===== Entries supplied

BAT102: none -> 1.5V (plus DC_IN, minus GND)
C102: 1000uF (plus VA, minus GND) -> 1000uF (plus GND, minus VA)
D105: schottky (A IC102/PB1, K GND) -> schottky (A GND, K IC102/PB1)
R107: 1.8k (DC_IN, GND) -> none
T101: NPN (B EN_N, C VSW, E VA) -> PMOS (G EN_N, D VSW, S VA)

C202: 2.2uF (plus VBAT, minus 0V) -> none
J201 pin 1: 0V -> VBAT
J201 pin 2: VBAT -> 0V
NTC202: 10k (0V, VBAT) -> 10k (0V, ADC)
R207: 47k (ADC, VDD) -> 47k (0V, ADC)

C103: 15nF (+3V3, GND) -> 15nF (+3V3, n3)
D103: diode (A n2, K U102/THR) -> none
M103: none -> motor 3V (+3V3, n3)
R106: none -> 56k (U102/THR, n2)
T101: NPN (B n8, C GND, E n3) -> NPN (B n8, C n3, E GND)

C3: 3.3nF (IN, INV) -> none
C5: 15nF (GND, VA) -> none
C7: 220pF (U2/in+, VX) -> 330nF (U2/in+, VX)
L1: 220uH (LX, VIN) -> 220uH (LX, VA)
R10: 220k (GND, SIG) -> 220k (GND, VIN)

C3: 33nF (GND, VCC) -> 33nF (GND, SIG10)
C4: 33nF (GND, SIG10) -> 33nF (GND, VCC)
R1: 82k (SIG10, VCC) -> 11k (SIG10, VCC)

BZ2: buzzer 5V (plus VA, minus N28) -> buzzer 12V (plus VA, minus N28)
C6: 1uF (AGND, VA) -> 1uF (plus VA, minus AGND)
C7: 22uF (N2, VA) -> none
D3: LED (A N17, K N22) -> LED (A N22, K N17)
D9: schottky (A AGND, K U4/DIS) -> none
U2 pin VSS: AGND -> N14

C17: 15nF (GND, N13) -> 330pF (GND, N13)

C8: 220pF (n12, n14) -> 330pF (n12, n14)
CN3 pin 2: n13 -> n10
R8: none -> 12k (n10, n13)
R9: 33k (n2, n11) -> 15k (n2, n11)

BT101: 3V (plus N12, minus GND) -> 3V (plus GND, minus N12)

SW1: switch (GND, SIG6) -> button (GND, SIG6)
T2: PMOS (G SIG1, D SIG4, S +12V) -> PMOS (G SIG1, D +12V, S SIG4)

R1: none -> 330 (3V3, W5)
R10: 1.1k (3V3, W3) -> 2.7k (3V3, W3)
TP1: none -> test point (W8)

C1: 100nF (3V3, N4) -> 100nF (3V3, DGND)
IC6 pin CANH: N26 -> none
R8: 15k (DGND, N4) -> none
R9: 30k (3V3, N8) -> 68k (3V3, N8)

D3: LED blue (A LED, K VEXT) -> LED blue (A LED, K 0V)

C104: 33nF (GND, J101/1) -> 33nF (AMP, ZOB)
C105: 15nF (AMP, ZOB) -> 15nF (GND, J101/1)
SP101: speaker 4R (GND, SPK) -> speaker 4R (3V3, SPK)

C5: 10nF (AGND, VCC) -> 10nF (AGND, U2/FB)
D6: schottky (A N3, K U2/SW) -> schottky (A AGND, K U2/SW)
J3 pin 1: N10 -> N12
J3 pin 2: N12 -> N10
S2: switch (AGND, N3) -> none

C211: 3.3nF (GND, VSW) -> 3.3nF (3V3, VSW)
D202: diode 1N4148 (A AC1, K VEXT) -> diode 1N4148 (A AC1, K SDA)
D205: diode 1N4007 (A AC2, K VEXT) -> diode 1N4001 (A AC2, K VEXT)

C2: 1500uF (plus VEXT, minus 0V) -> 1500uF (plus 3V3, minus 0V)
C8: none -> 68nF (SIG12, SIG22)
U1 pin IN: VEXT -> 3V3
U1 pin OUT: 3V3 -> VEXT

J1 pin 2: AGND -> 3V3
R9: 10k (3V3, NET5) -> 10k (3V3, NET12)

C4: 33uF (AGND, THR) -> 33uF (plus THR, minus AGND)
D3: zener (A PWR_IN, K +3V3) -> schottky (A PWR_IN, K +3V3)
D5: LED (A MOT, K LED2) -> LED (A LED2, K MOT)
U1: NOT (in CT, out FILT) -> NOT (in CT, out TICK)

==========

What to produce: Among the entries above, find the line with "D3: LED blue" and the line with "C211: 3.3nF (GND, VSW) -> 3.3nF (3V3, VSW)"; give again exactly these two lines and all lines between them.

Your response:
D3: LED blue (A LED, K VEXT) -> LED blue (A LED, K 0V)

C104: 33nF (GND, J101/1) -> 33nF (AMP, ZOB)
C105: 15nF (AMP, ZOB) -> 15nF (GND, J101/1)
SP101: speaker 4R (GND, SPK) -> speaker 4R (3V3, SPK)

C5: 10nF (AGND, VCC) -> 10nF (AGND, U2/FB)
D6: schottky (A N3, K U2/SW) -> schottky (A AGND, K U2/SW)
J3 pin 1: N10 -> N12
J3 pin 2: N12 -> N10
S2: switch (AGND, N3) -> none

C211: 3.3nF (GND, VSW) -> 3.3nF (3V3, VSW)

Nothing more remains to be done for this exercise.